> _Instructions to follow_
Search the listing below for the string "heart" and copy every line where it occurs.
(Input begins)
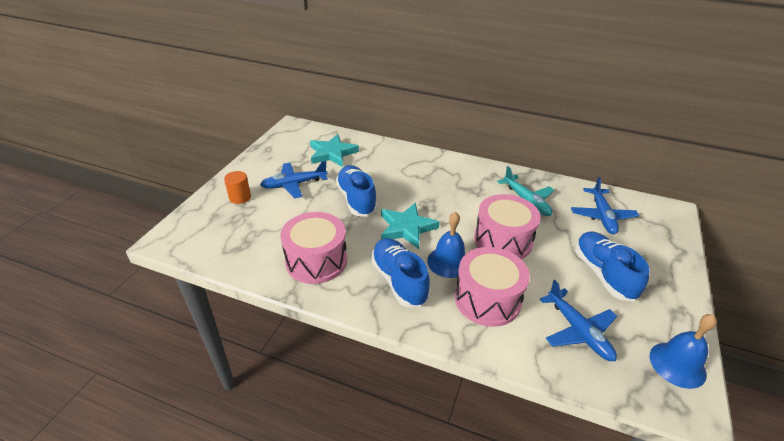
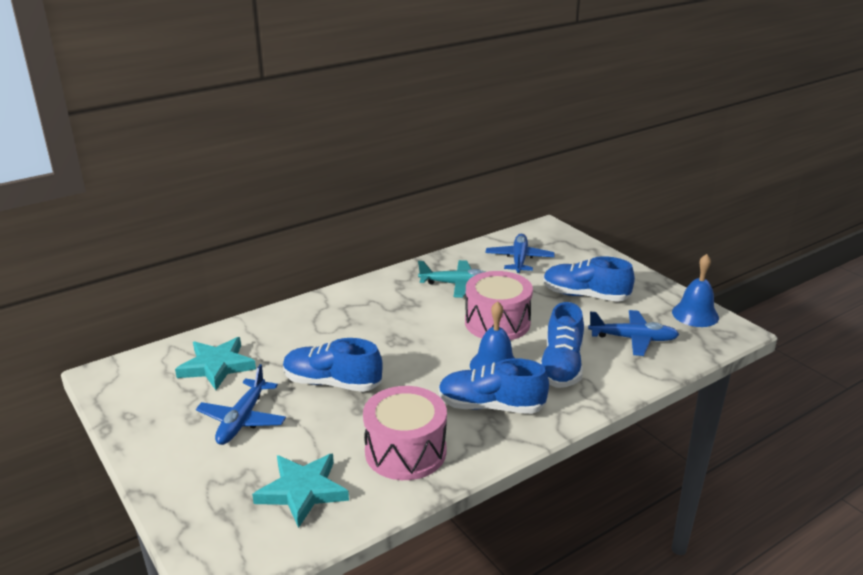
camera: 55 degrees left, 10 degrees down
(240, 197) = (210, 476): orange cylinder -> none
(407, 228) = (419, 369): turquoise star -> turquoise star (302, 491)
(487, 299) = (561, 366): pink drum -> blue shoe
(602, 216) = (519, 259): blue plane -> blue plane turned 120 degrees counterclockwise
(Input ends)
(Input begins)
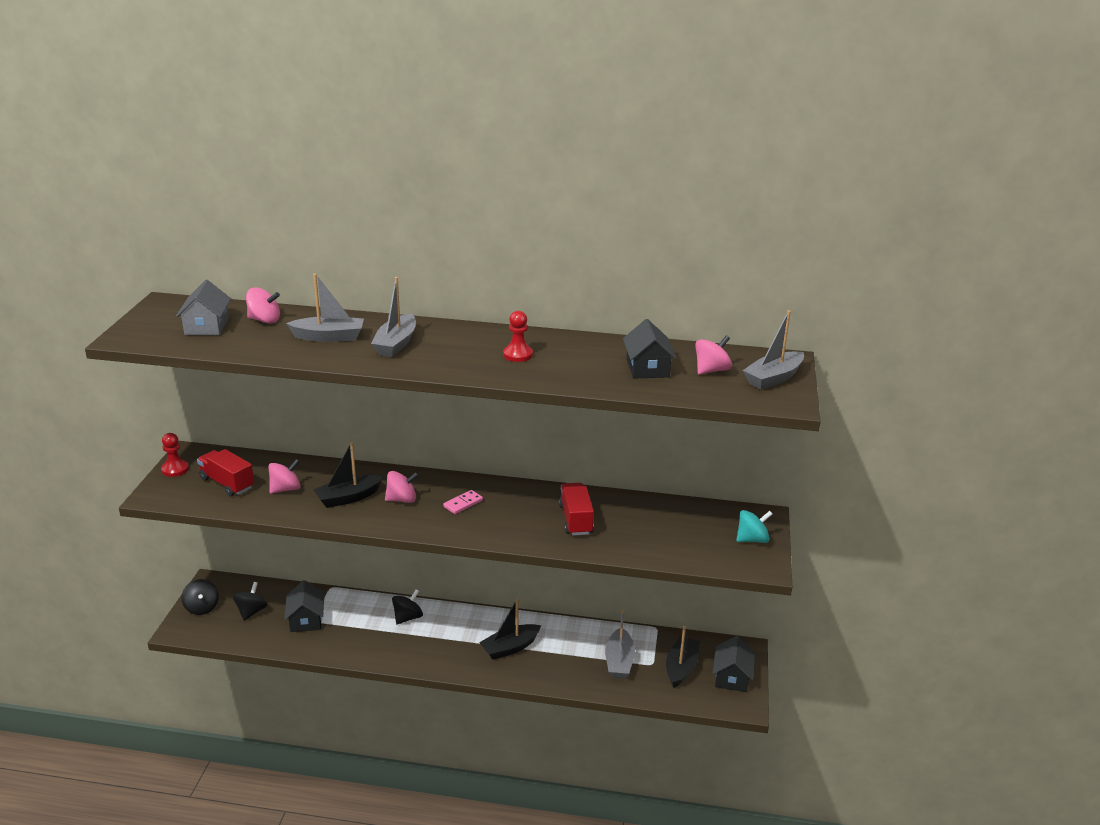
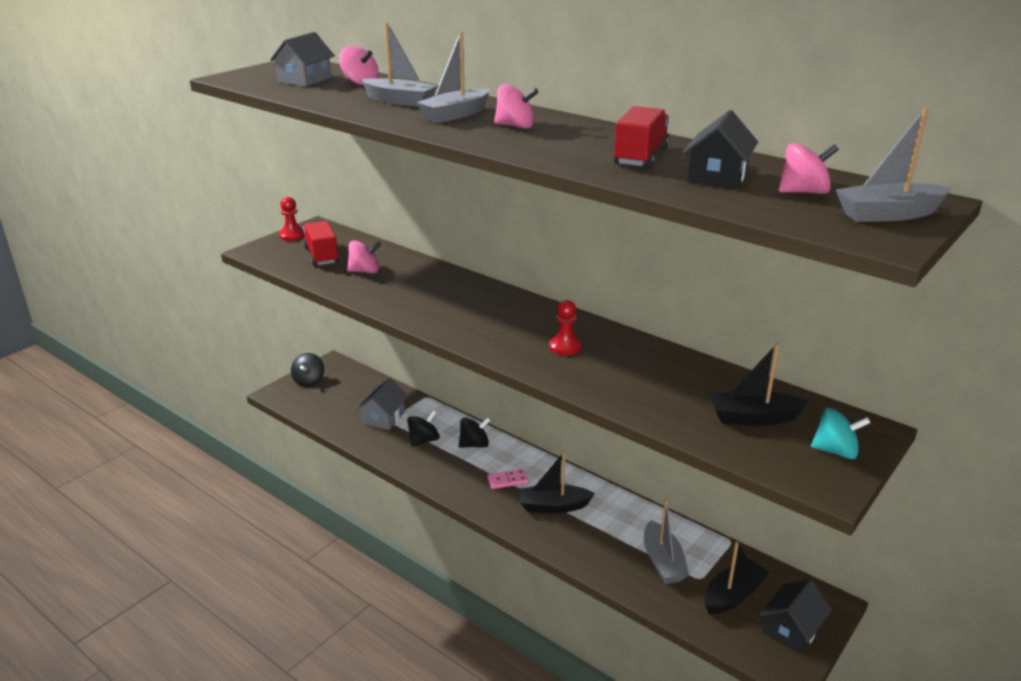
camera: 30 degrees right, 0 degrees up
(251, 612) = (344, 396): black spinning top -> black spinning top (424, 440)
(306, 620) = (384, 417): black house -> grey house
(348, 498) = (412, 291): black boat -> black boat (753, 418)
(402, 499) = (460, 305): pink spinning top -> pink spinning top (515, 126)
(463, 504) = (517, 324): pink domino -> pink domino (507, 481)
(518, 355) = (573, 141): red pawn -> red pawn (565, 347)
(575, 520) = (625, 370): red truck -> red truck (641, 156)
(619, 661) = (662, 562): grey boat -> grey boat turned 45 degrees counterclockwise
(Input ends)
(Input begins)
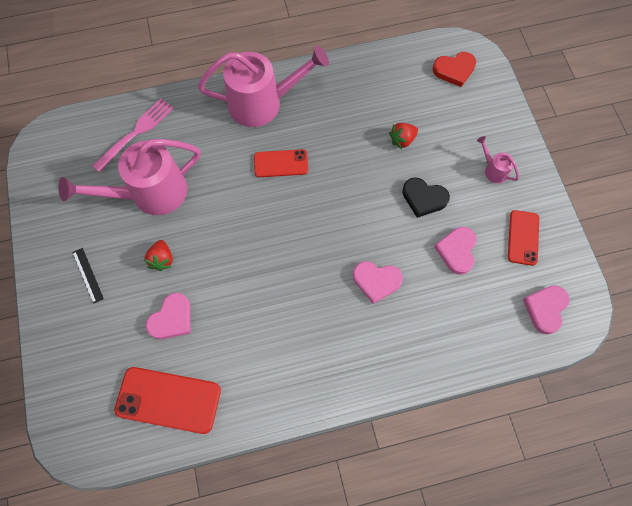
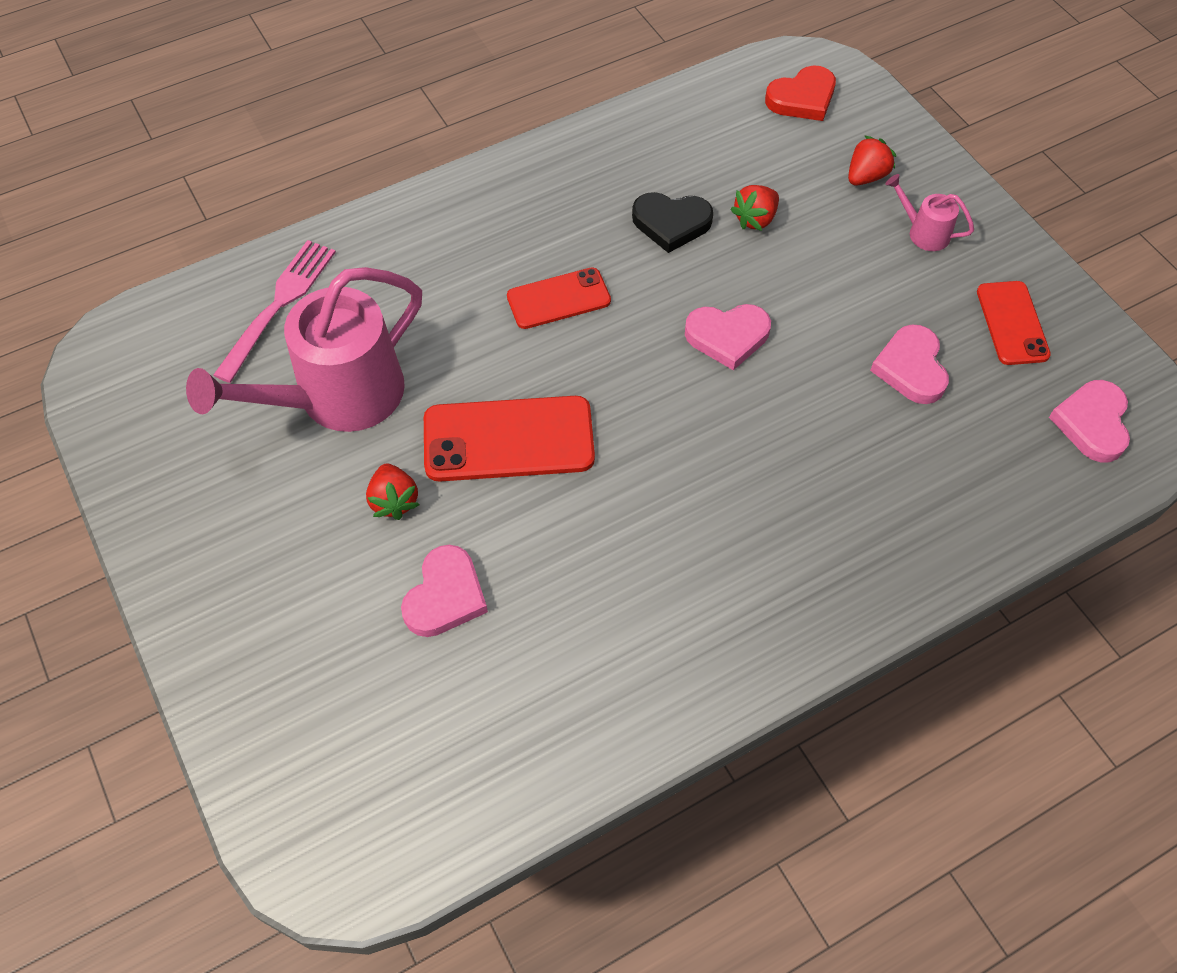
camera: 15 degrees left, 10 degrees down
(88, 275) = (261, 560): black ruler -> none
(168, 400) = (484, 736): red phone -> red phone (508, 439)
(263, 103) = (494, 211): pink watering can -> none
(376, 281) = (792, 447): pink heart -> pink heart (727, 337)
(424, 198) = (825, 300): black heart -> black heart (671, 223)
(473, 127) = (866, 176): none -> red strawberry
(Input ends)
> _Result_
(376, 281) = (792, 447): pink heart -> pink heart (727, 337)
(424, 198) = (825, 300): black heart -> black heart (671, 223)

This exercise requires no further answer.